EXCERPTED DATA:
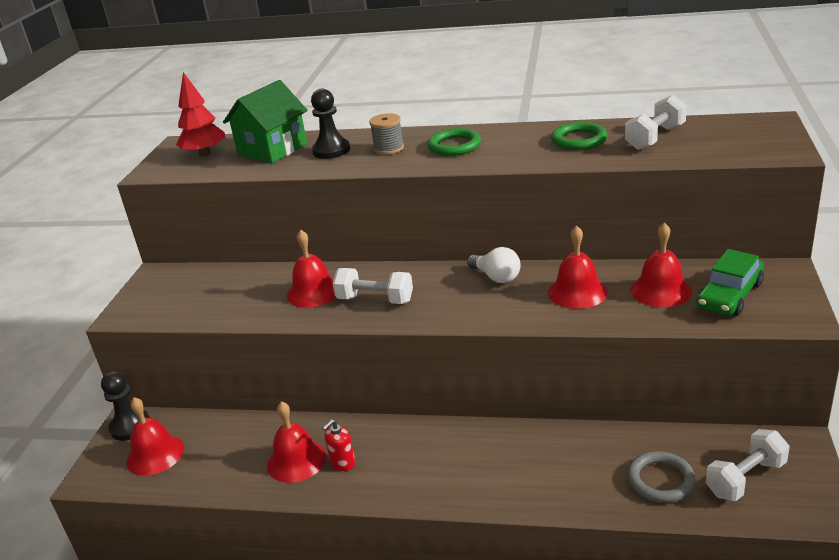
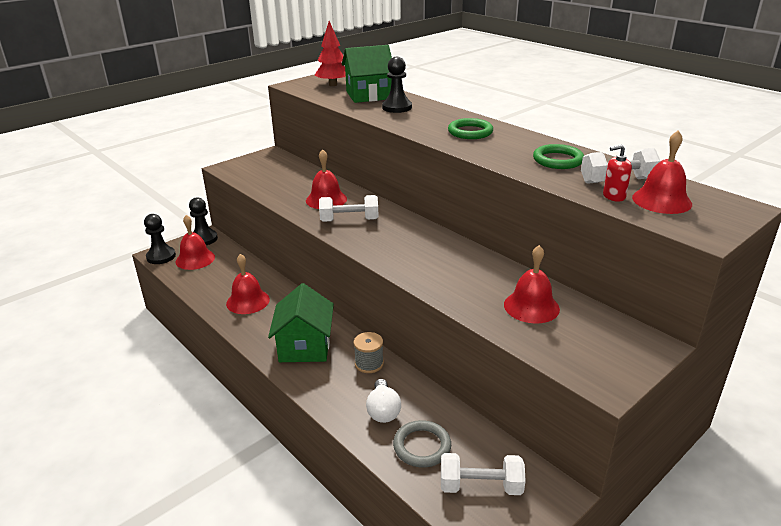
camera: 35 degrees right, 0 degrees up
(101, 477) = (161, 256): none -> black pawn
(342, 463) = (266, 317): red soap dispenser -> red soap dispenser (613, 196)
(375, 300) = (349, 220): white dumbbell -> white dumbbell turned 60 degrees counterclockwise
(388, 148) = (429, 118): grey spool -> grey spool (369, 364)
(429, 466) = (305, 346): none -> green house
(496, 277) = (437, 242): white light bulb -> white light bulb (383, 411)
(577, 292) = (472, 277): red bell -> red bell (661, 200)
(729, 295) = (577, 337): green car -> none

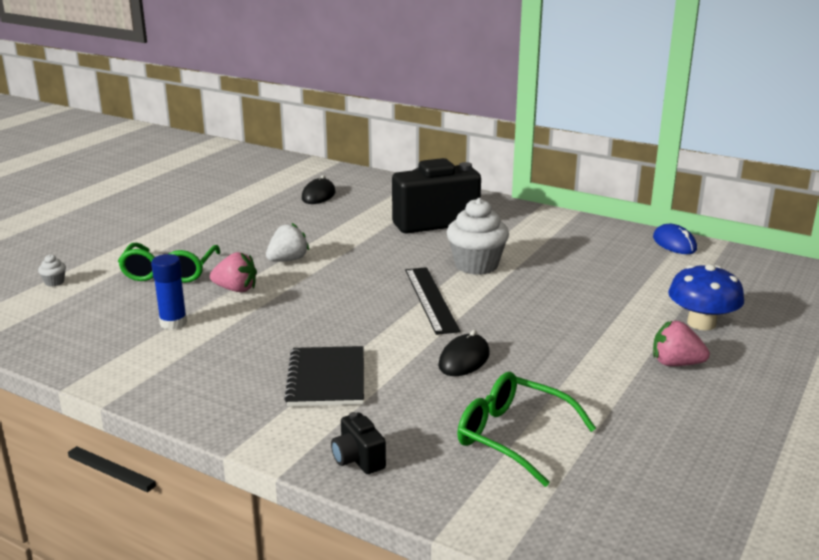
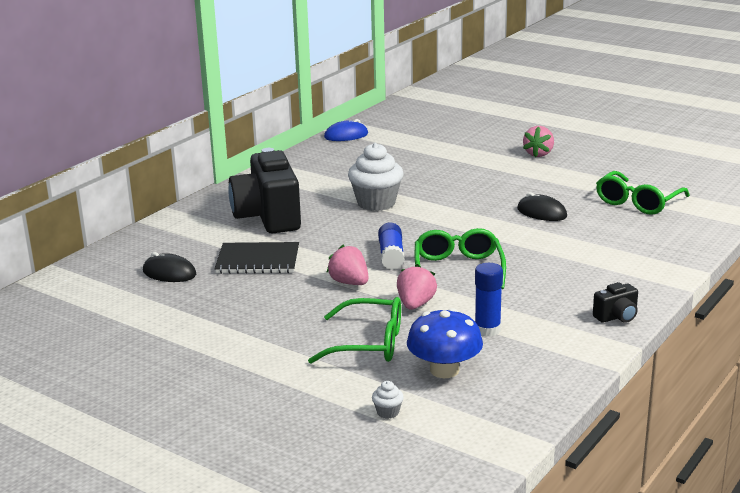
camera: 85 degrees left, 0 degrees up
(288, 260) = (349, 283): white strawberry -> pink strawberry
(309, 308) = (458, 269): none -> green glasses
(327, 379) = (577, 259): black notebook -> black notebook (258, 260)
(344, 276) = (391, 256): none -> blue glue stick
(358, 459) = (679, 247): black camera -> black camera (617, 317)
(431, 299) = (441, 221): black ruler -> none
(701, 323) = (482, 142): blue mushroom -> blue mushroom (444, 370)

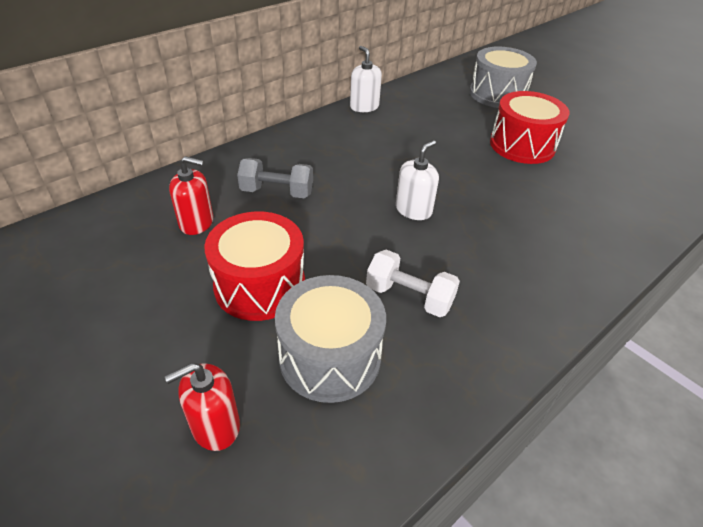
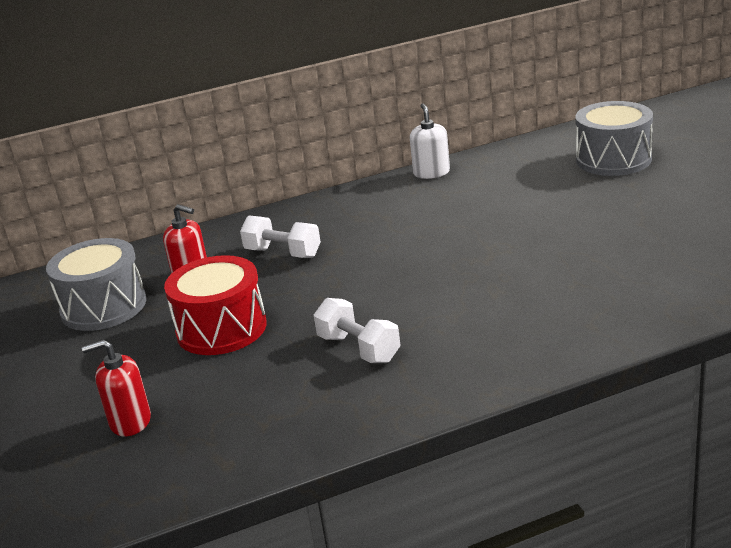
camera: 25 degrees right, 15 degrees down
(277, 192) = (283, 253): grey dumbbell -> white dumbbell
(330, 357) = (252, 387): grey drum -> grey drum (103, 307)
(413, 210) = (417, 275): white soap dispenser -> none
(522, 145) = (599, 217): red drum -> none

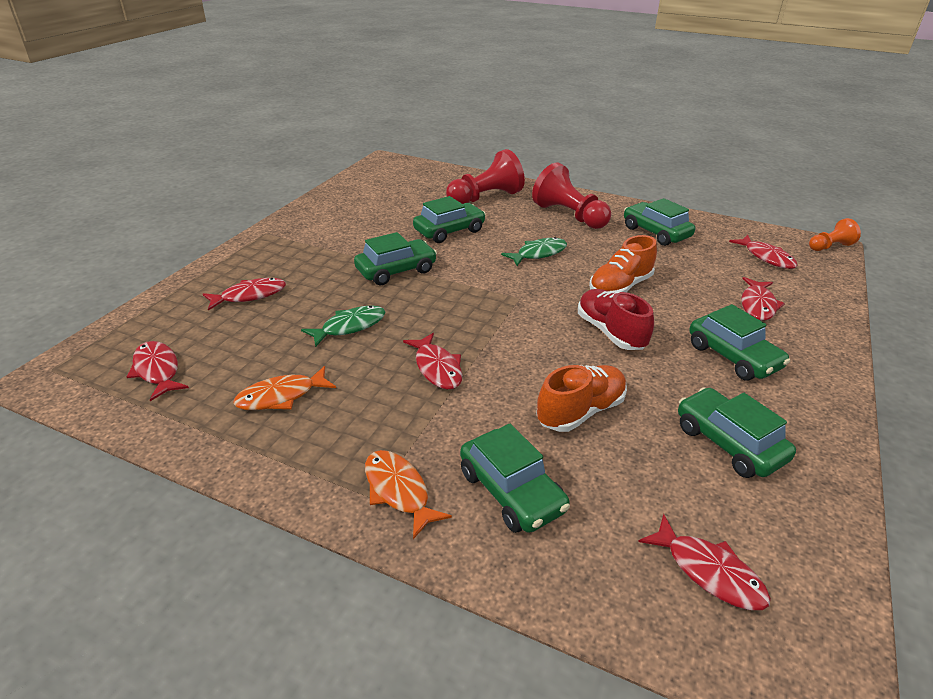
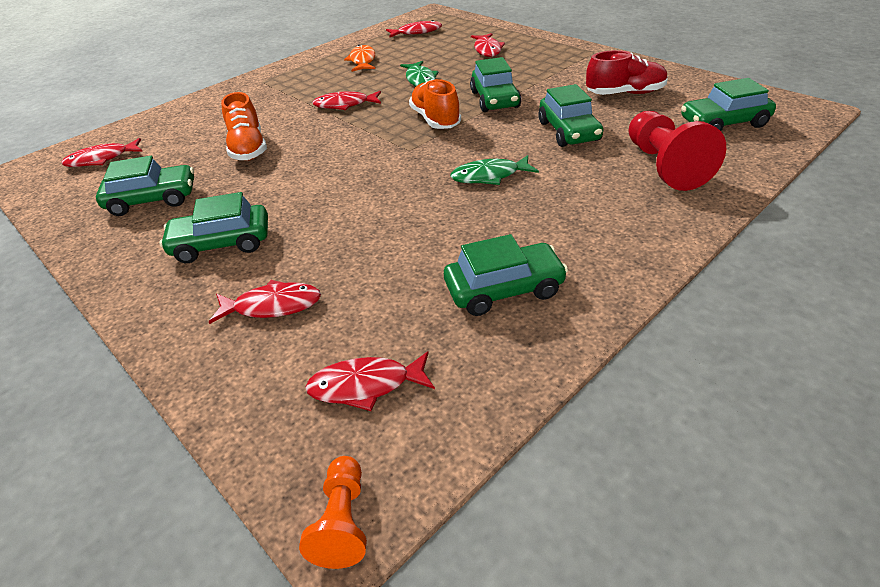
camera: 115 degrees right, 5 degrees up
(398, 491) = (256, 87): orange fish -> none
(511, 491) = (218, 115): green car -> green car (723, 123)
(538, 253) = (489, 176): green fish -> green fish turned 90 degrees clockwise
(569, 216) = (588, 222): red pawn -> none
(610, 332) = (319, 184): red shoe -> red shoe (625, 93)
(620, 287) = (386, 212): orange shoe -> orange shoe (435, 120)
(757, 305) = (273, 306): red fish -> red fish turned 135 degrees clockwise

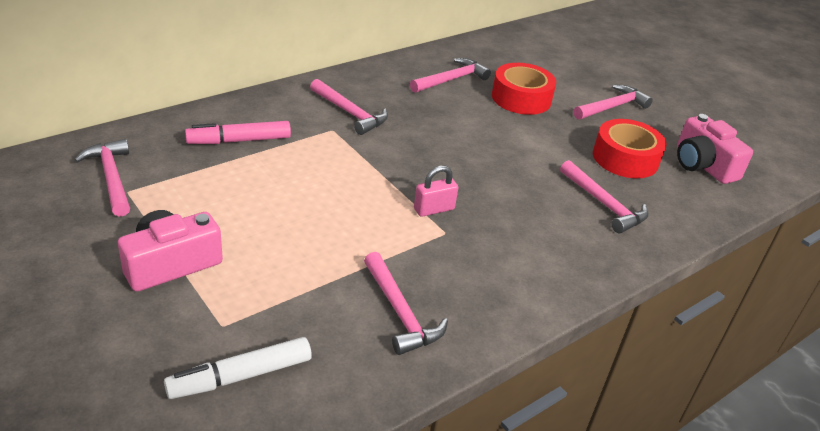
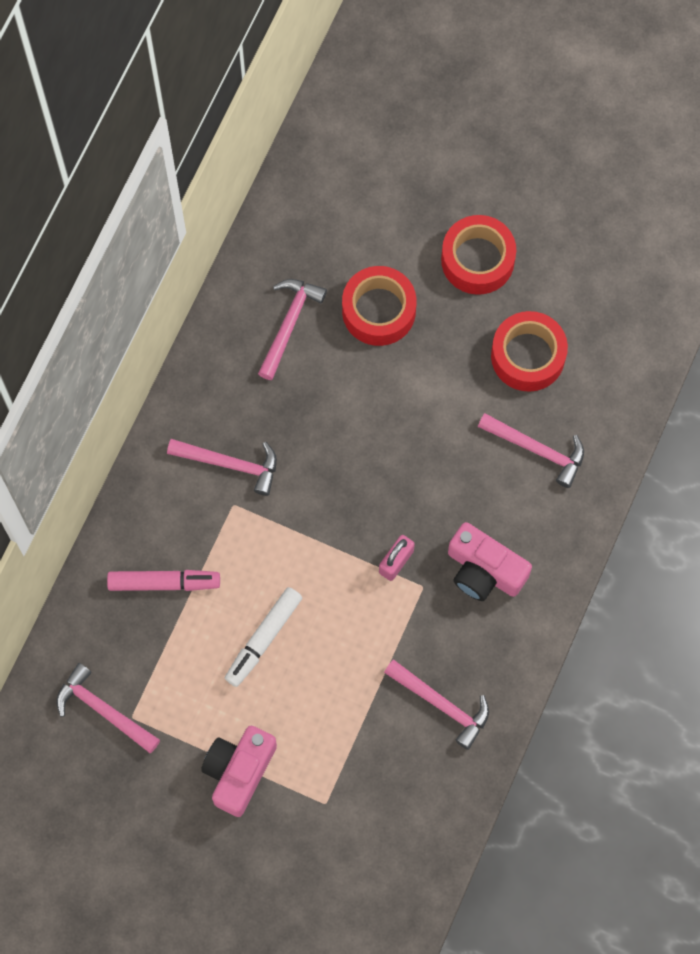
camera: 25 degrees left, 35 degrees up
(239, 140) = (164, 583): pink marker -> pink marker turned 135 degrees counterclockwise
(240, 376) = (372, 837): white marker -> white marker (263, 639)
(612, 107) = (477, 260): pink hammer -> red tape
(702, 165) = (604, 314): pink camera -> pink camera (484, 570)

DESCRIPTION OF THE TASK:
Write out exactly, and only, the lines from the line holding "(757, 305) = (273, 306): red" through the end of the data, inclusive, without any pictures.

RESPONSE BELOW:
(757, 305) = (273, 306): red fish -> red fish turned 135 degrees clockwise

camera: 25 degrees left, 35 degrees up
(239, 140) = (164, 583): pink marker -> pink marker turned 135 degrees counterclockwise
(240, 376) = (372, 837): white marker -> white marker (263, 639)
(612, 107) = (477, 260): pink hammer -> red tape
(702, 165) = (604, 314): pink camera -> pink camera (484, 570)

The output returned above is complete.